(AIM OF THE EXERCISE): Your copy starts at the line containing "IC3 pin GND: GND -> VS" and ends at the last line below. Copy exactly, without pictures.

(SOURCE MATERIAL):

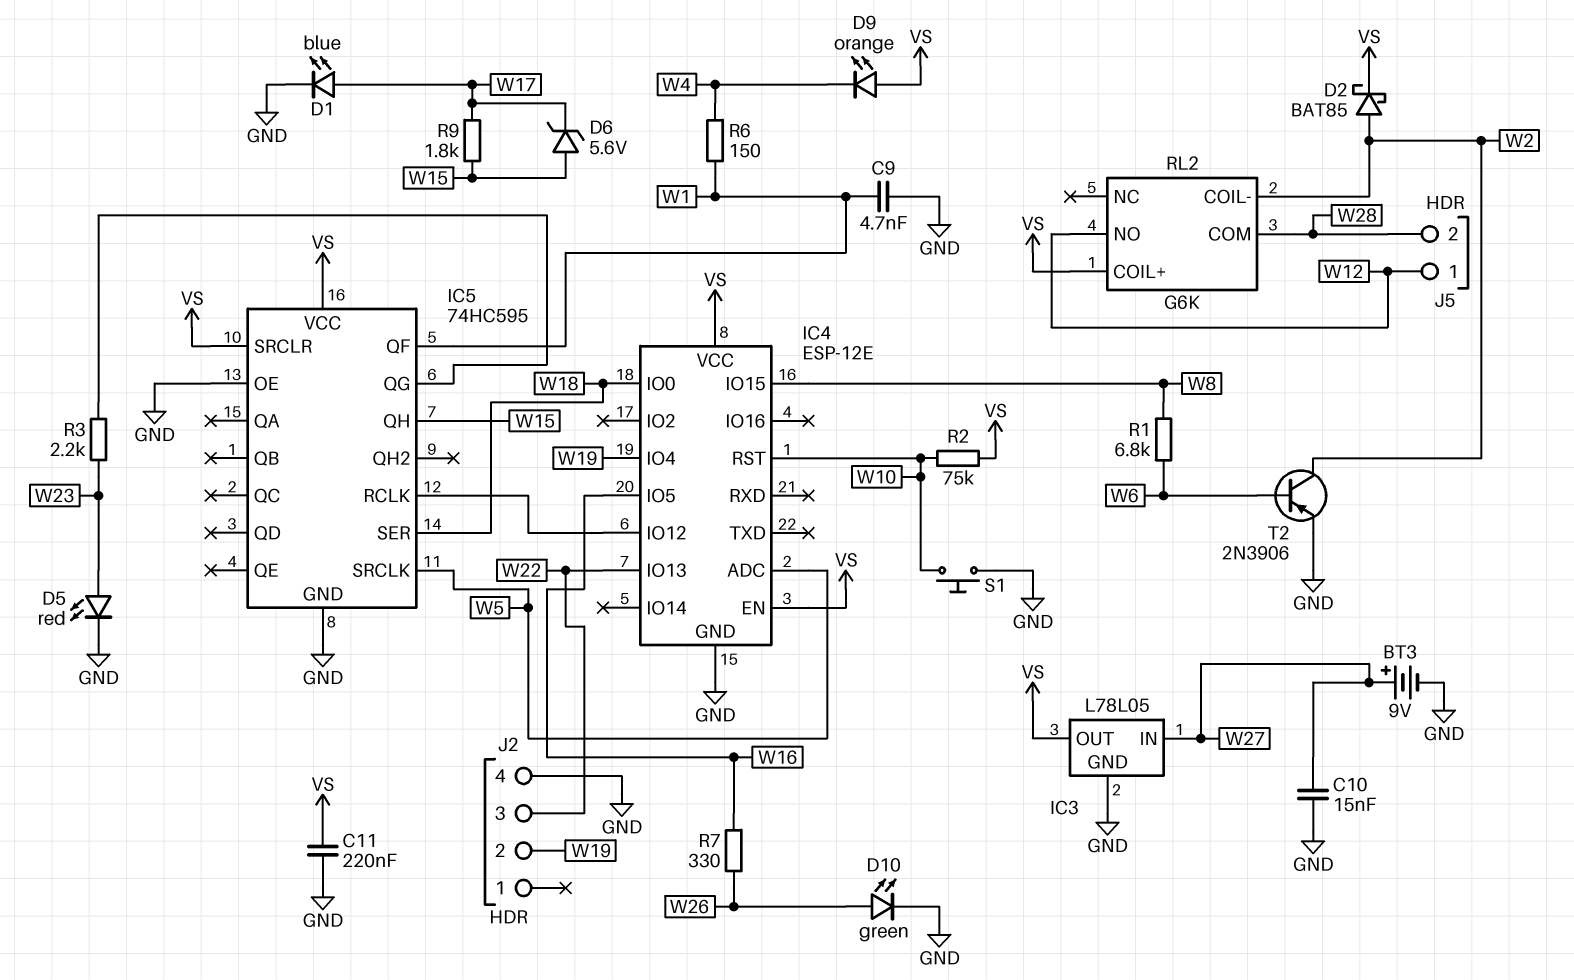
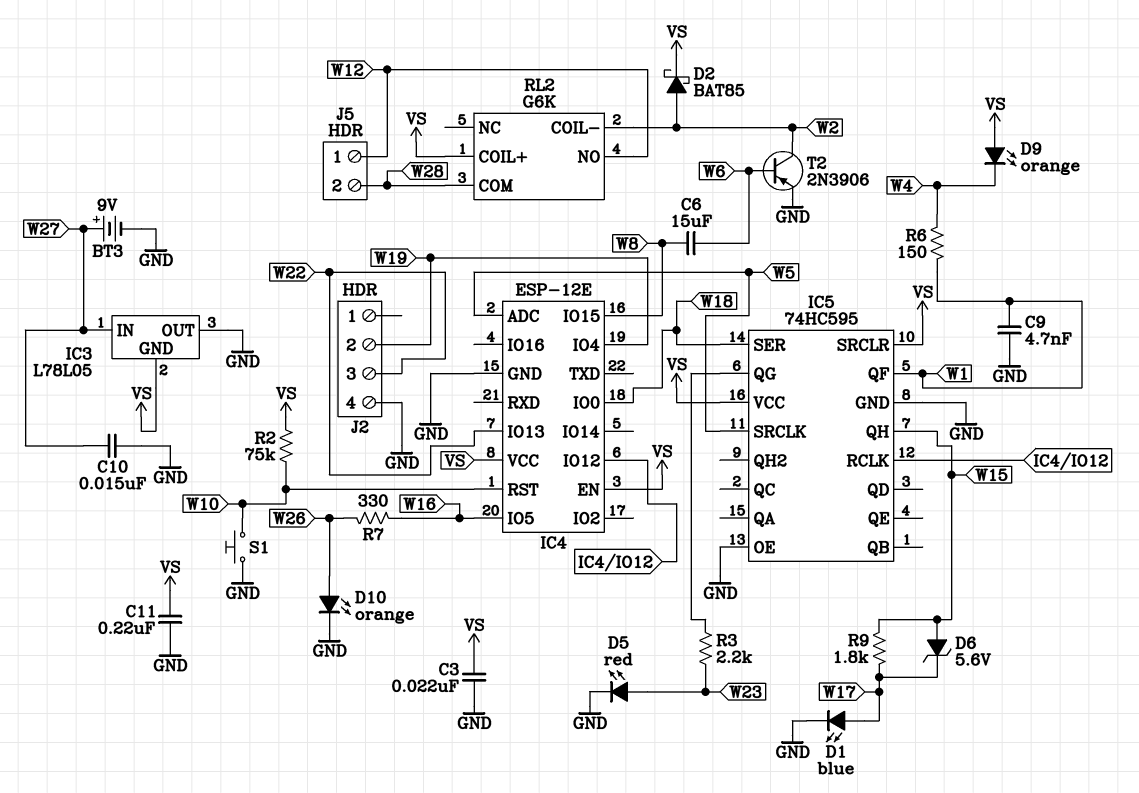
C3: none -> 22nF (GND, VS)
C6: none -> 15uF (W6, W8)
D10: LED green (A W26, K GND) -> LED orange (A W26, K GND)
IC3 pin GND: GND -> VS
IC3 pin OUT: VS -> GND
R1: 6.8k (W6, W8) -> none

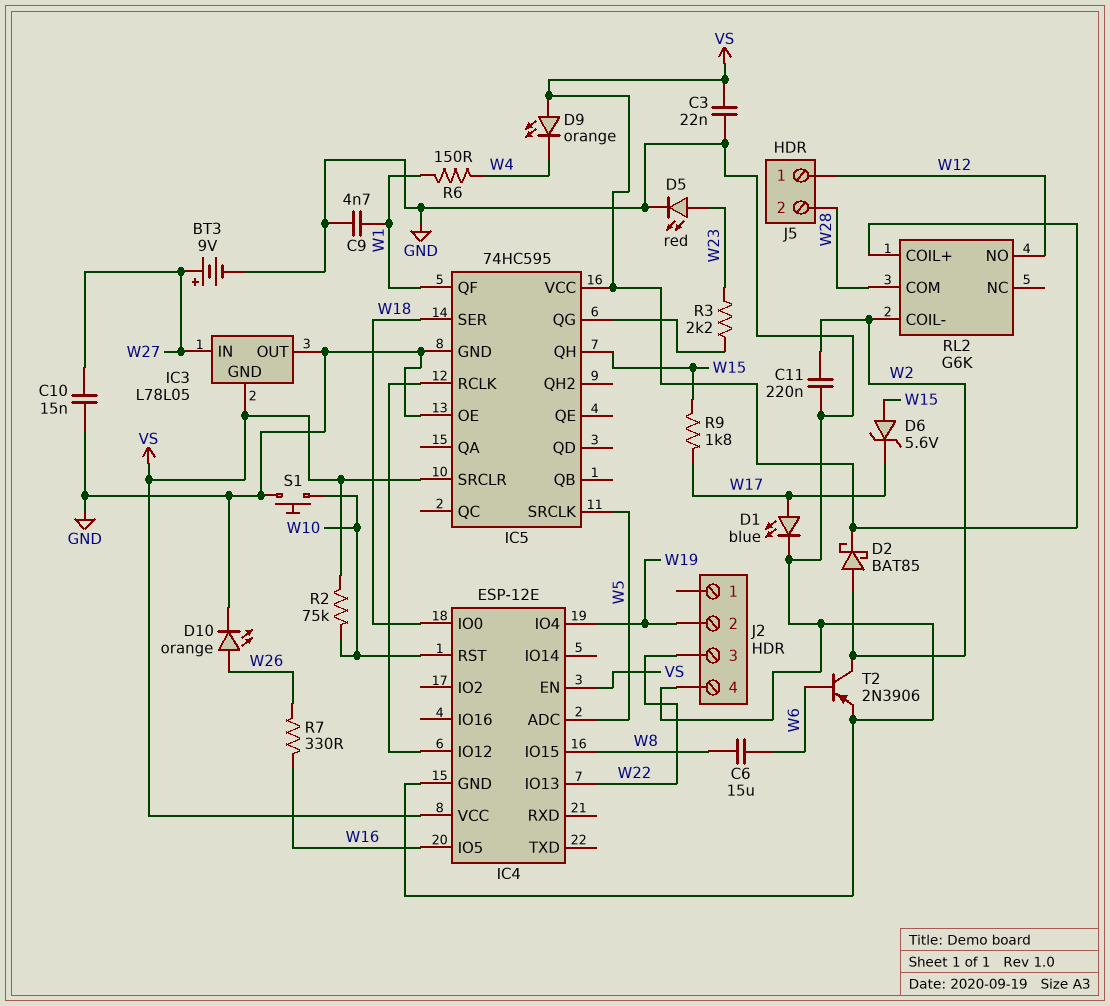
C11: 220nF (GND, VS) -> 220nF (GND, W2)

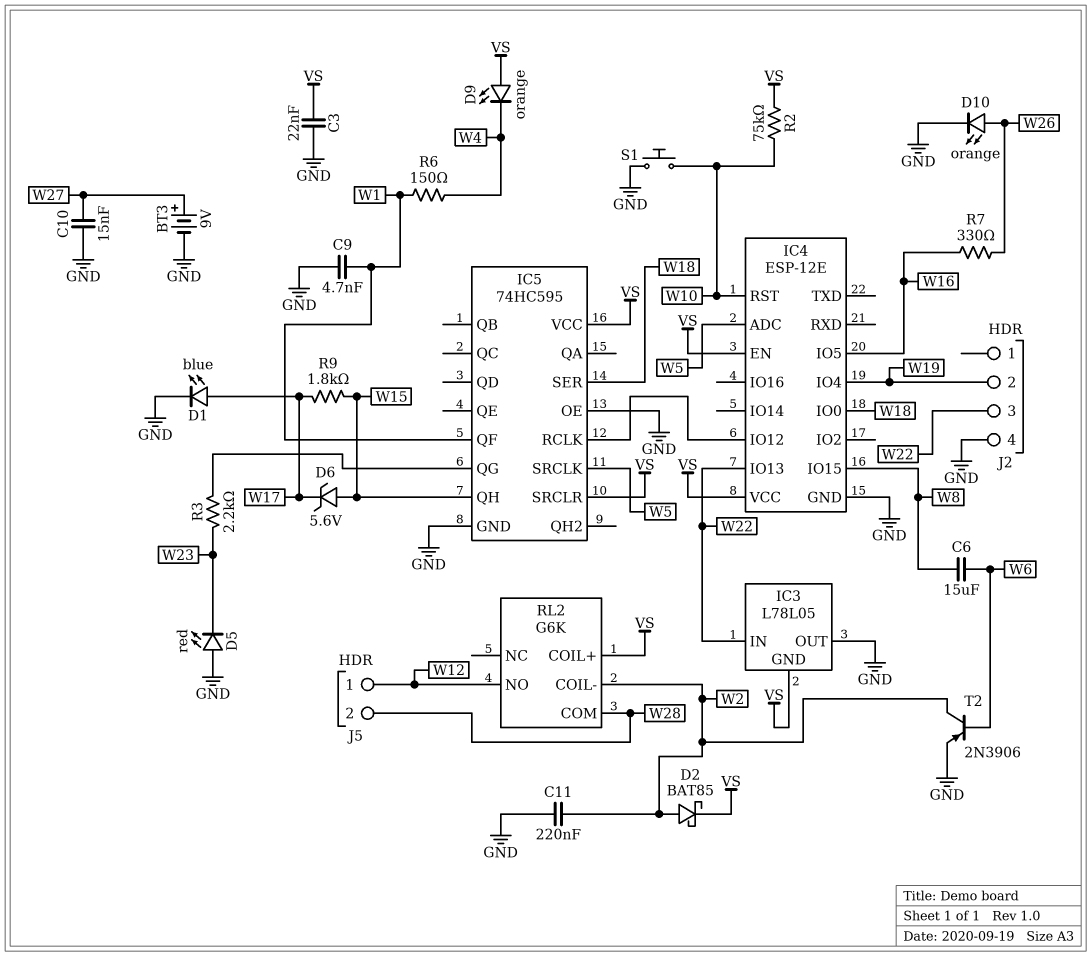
D5: LED red (A W23, K GND) -> LED red (A GND, K W23)
IC3 pin IN: W27 -> W22

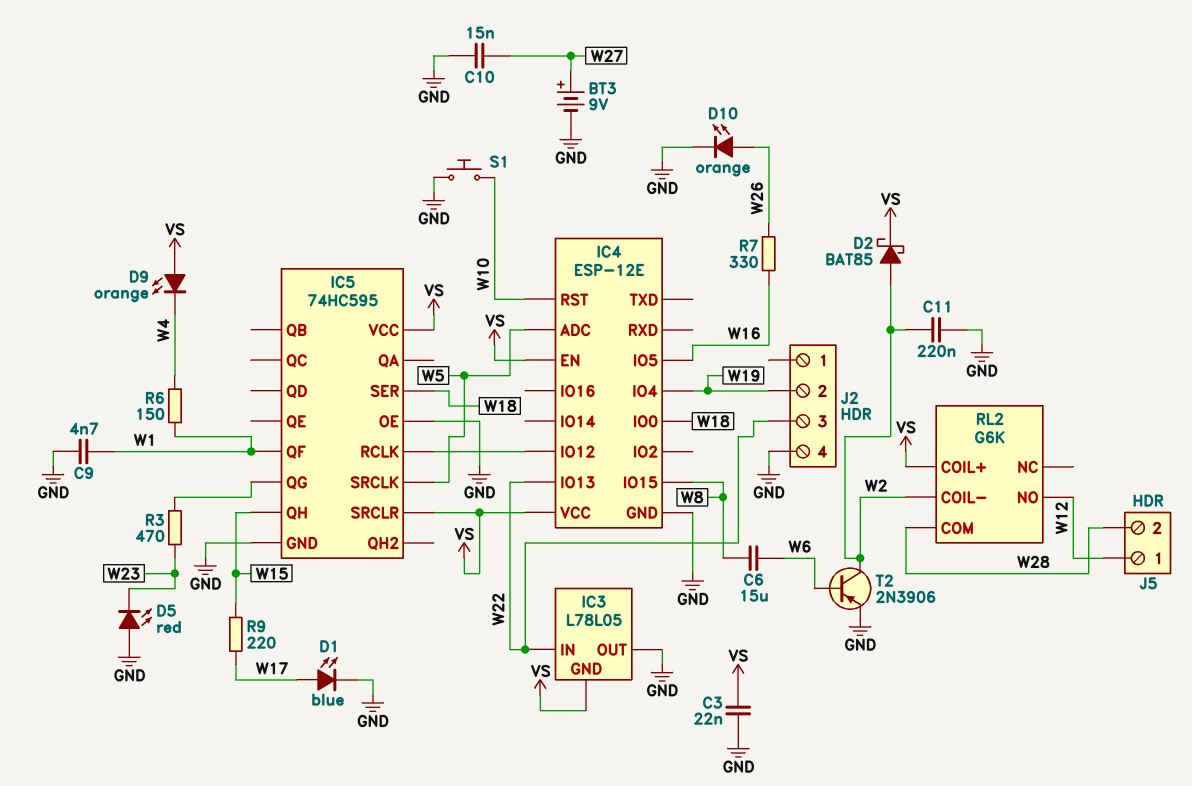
D6: zener 5.6V (A W15, K W17) -> none
R2: 75k (VS, W10) -> none
R3: 2.2k (IC5/QG, W23) -> 470 (IC5/QG, W23)
R9: 1.8k (W15, W17) -> 220 (W15, W17)

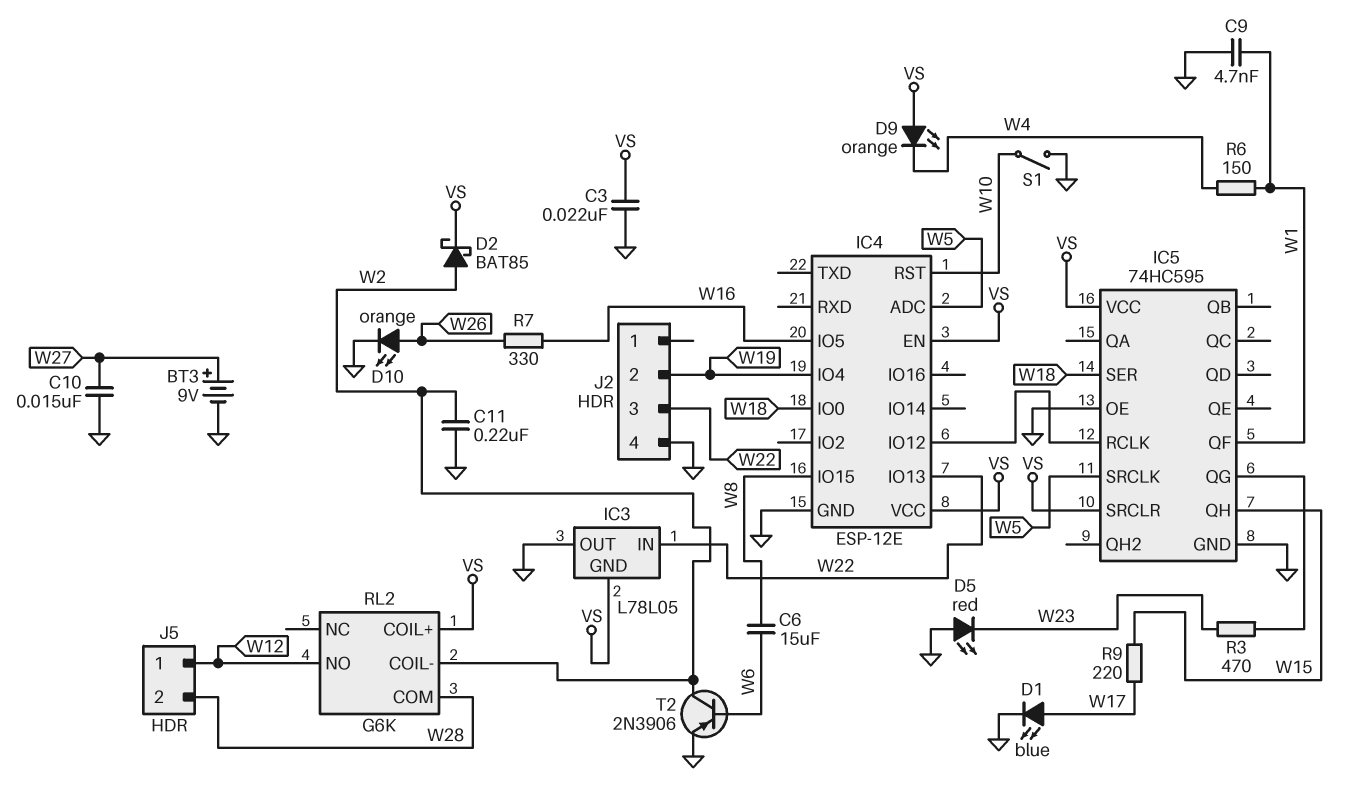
S1: button (GND, W10) -> switch (GND, W10)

(TASK ANSWER):
IC3 pin GND: GND -> VS
IC3 pin OUT: VS -> GND
R1: 6.8k (W6, W8) -> none

C11: 220nF (GND, VS) -> 220nF (GND, W2)

D5: LED red (A W23, K GND) -> LED red (A GND, K W23)
IC3 pin IN: W27 -> W22

D6: zener 5.6V (A W15, K W17) -> none
R2: 75k (VS, W10) -> none
R3: 2.2k (IC5/QG, W23) -> 470 (IC5/QG, W23)
R9: 1.8k (W15, W17) -> 220 (W15, W17)

S1: button (GND, W10) -> switch (GND, W10)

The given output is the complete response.